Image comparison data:
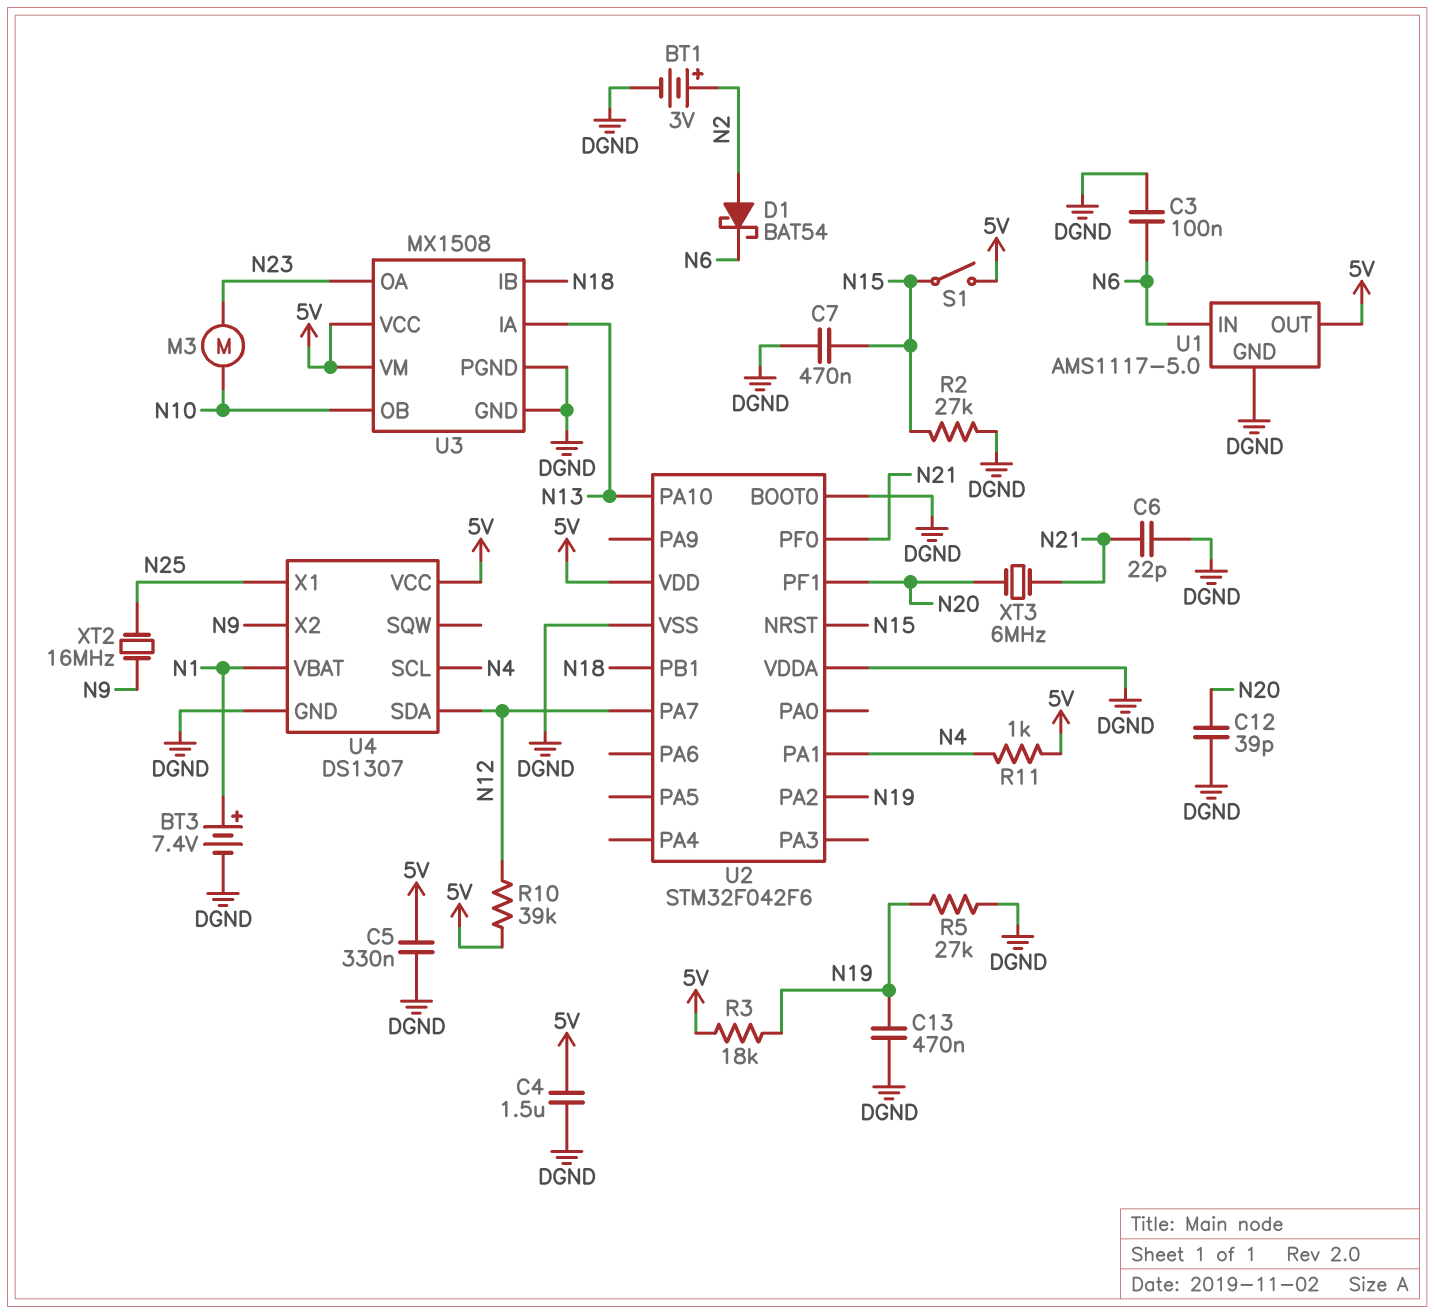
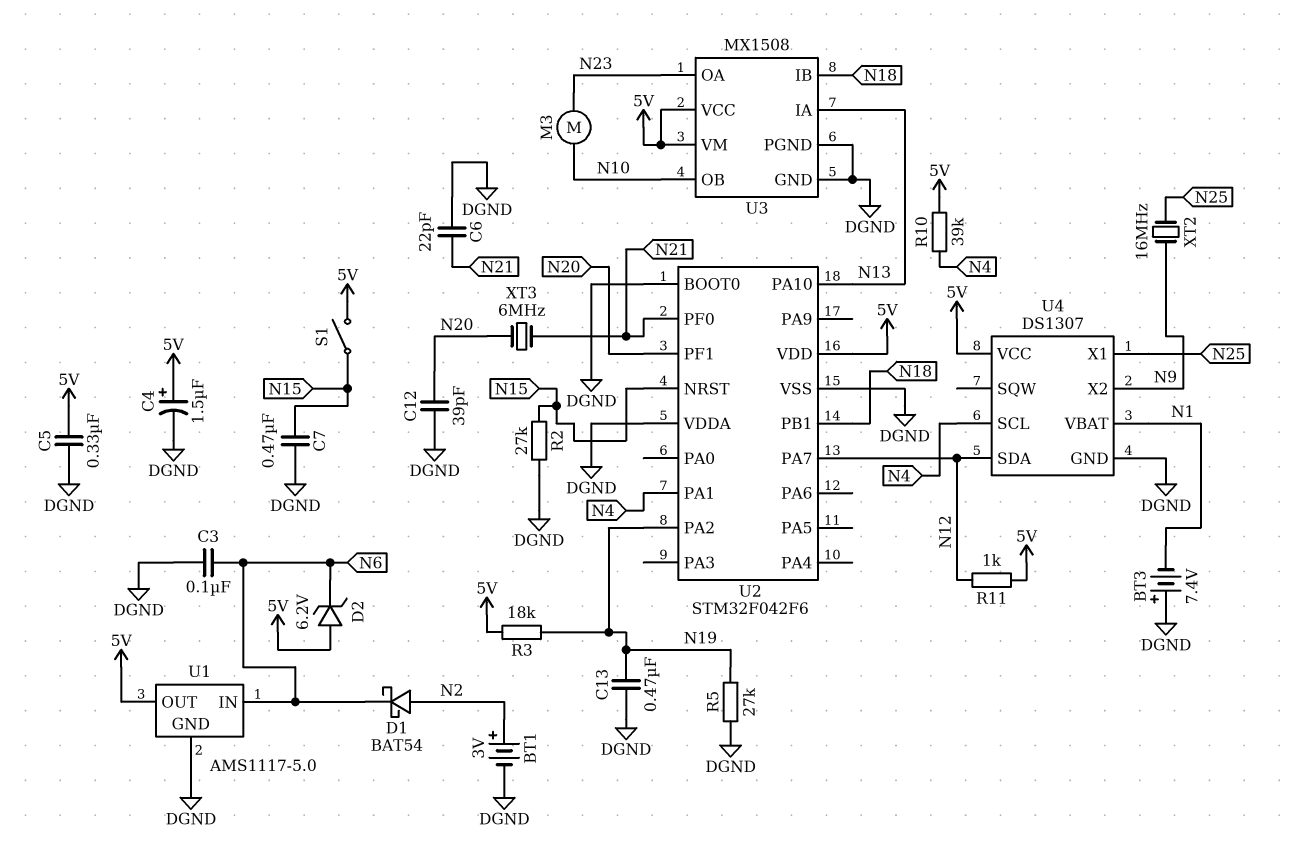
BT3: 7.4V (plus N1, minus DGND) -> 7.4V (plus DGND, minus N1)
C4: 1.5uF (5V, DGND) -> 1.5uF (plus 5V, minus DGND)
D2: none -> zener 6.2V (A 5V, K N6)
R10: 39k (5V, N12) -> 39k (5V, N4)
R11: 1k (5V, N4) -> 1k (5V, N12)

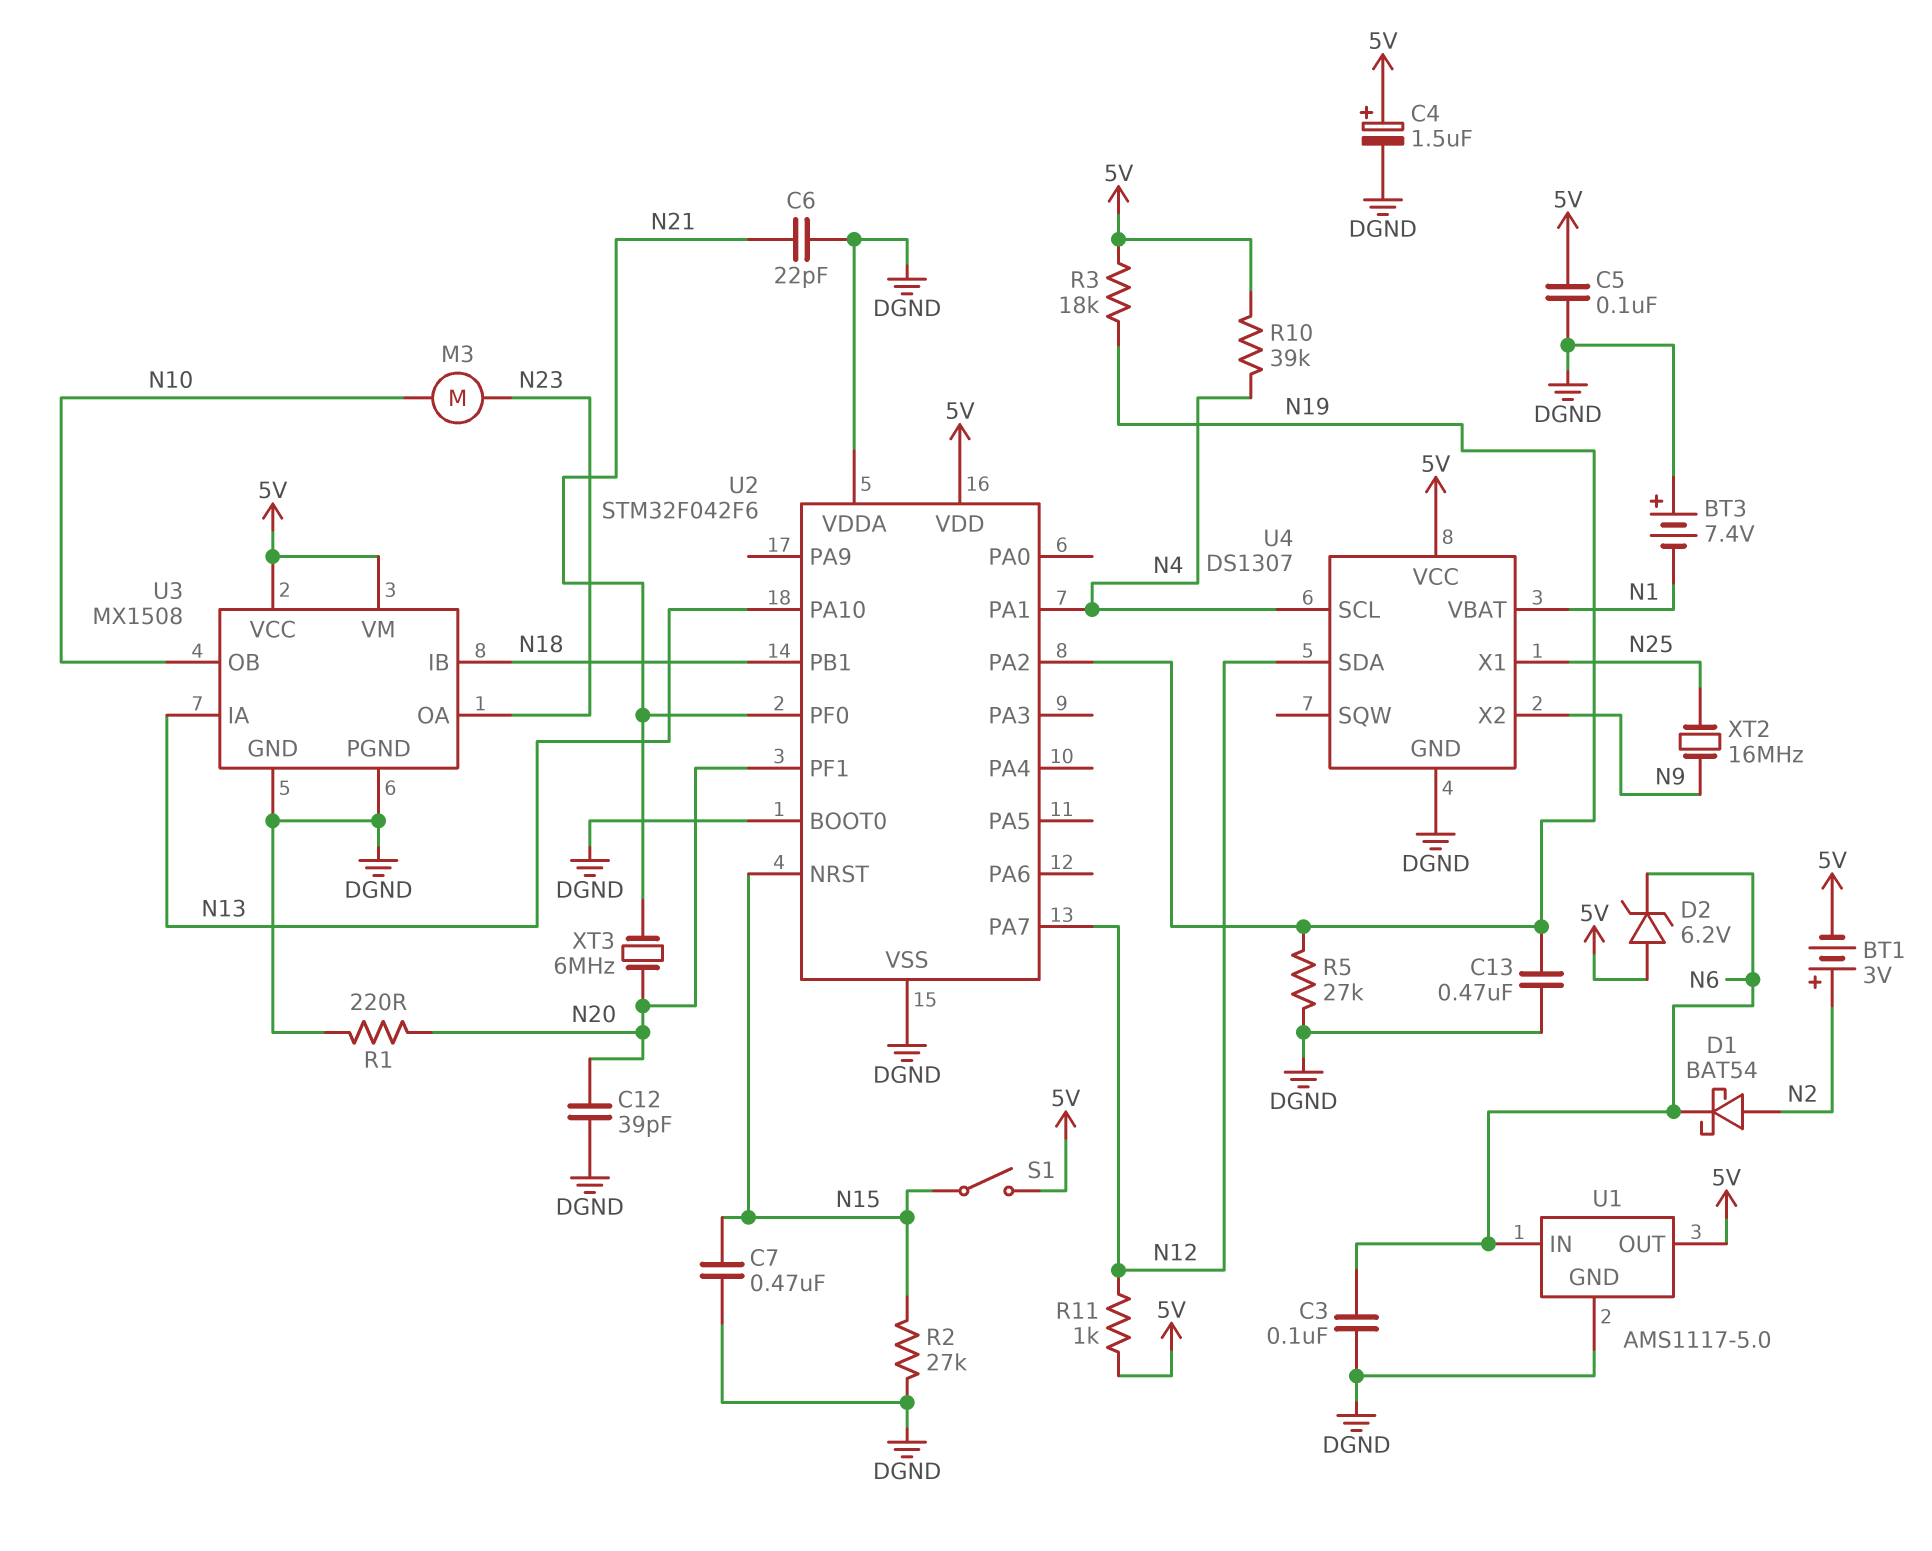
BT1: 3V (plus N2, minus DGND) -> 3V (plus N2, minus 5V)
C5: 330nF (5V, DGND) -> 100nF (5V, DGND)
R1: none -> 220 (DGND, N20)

What is needed
When copying the data above, repeat every word exactly and drop the pictures.

Result of the task
BT3: 7.4V (plus N1, minus DGND) -> 7.4V (plus DGND, minus N1)
C4: 1.5uF (5V, DGND) -> 1.5uF (plus 5V, minus DGND)
D2: none -> zener 6.2V (A 5V, K N6)
R10: 39k (5V, N12) -> 39k (5V, N4)
R11: 1k (5V, N4) -> 1k (5V, N12)

BT1: 3V (plus N2, minus DGND) -> 3V (plus N2, minus 5V)
C5: 330nF (5V, DGND) -> 100nF (5V, DGND)
R1: none -> 220 (DGND, N20)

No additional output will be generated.